- **Supplied information**:

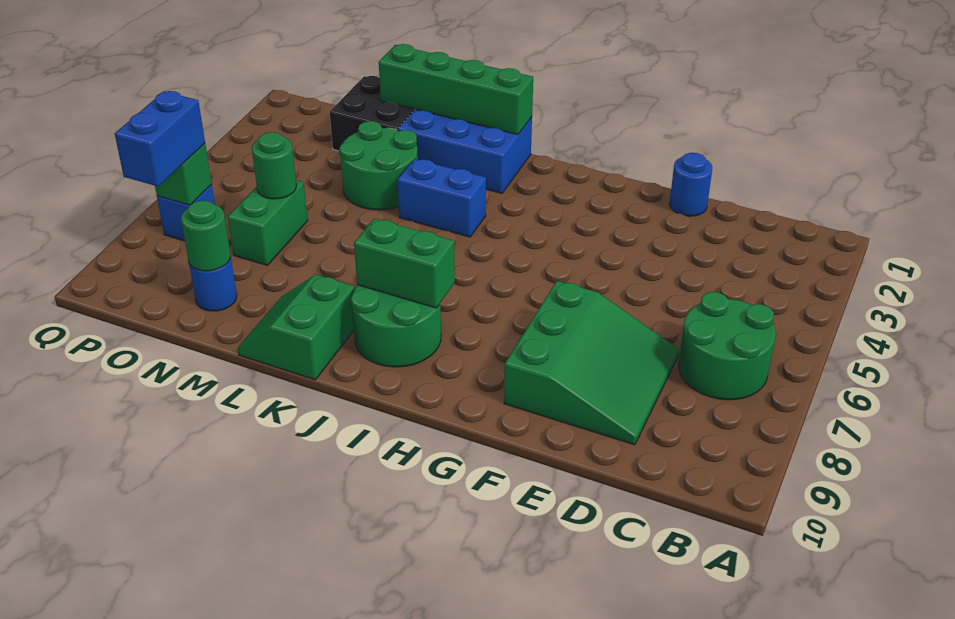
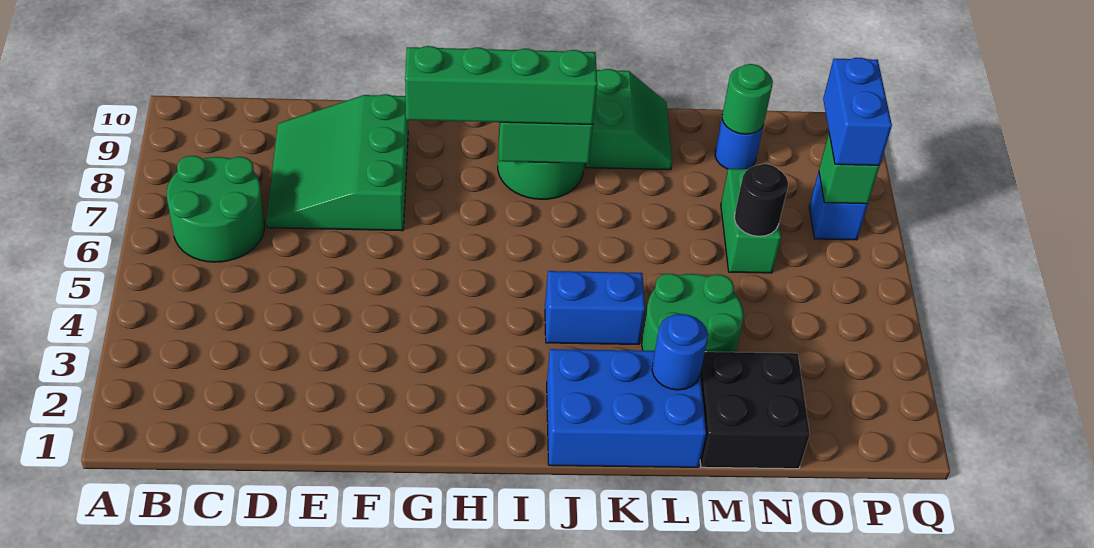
blue round brick E1 level 1 -> blue round brick L2 level 2
green brick J1:M1 level 2 -> green brick G8:J8 level 3
green round brick N6 level 2 -> black round brick N6 level 2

- **The problem**: Lines from the one with "green brick J1:M1" through the last line of the listing above: return these exactly, and nothing else.

- **Response to the exercise**:
green brick J1:M1 level 2 -> green brick G8:J8 level 3
green round brick N6 level 2 -> black round brick N6 level 2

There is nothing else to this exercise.